## [Assignment]
Copy the data that follows exactly. Include no pictures.

[Stored dataset items]
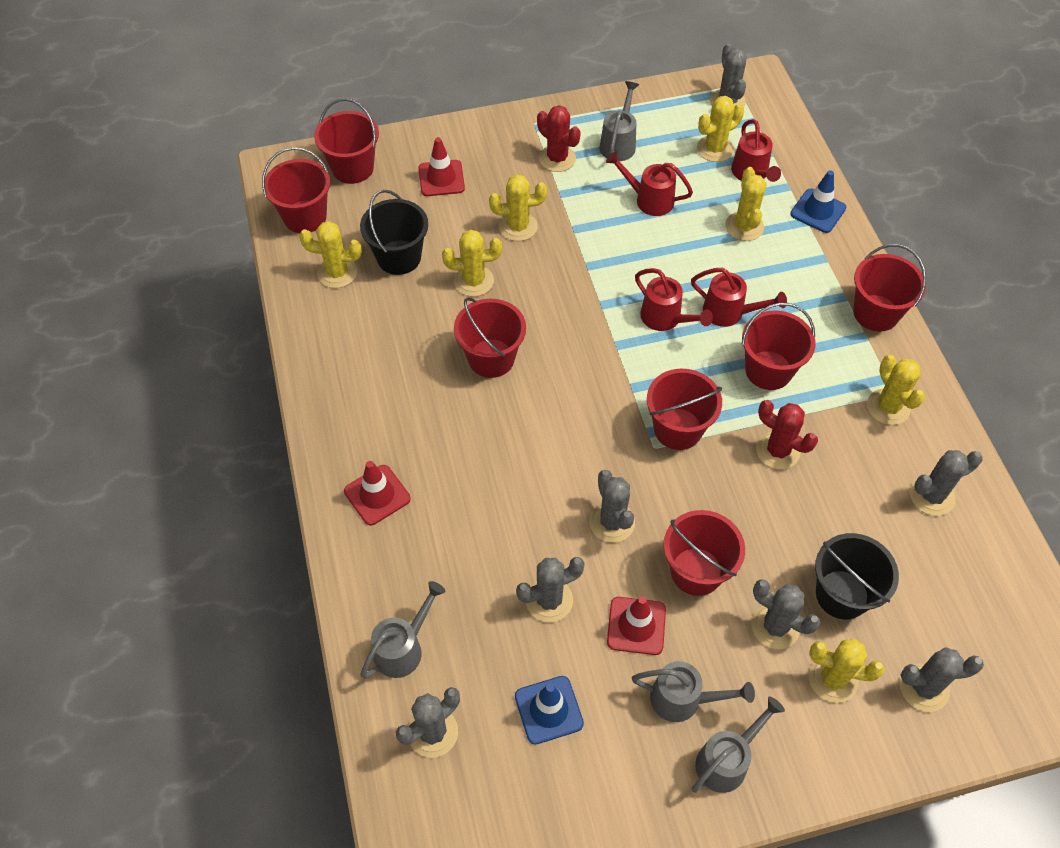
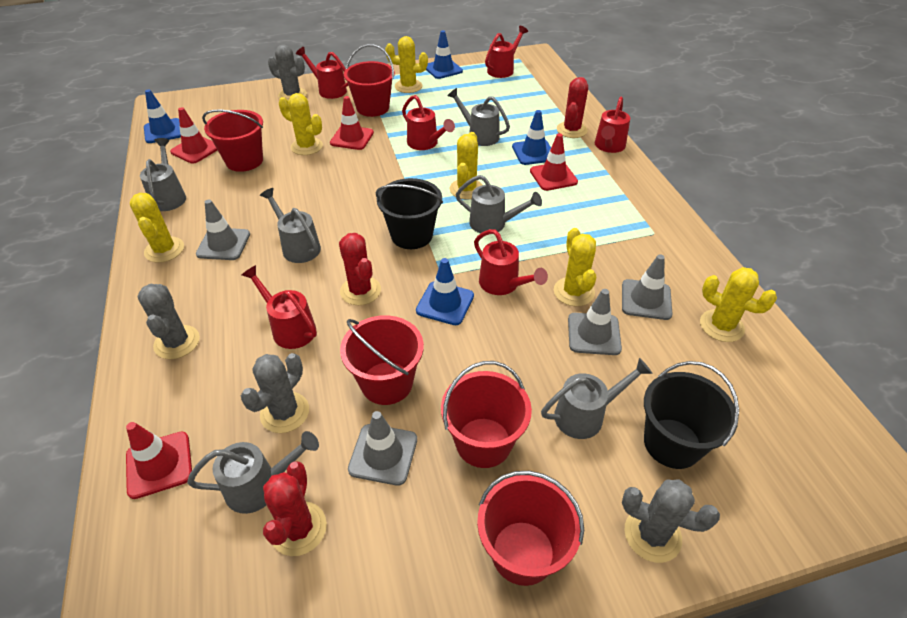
blue traffic cone: 2 -> 4
grey cactus: 7 -> 4
grey traffic cone: 0 -> 4
grey watering can: 4 -> 6
red bucket: 7 -> 5
red cactus: 2 -> 3
red traffic cone: 3 -> 4
red watering can: 4 -> 6
yellow cactus: 7 -> 6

## [Solved exercise]
blue traffic cone: 2 -> 4
grey cactus: 7 -> 4
grey traffic cone: 0 -> 4
grey watering can: 4 -> 6
red bucket: 7 -> 5
red cactus: 2 -> 3
red traffic cone: 3 -> 4
red watering can: 4 -> 6
yellow cactus: 7 -> 6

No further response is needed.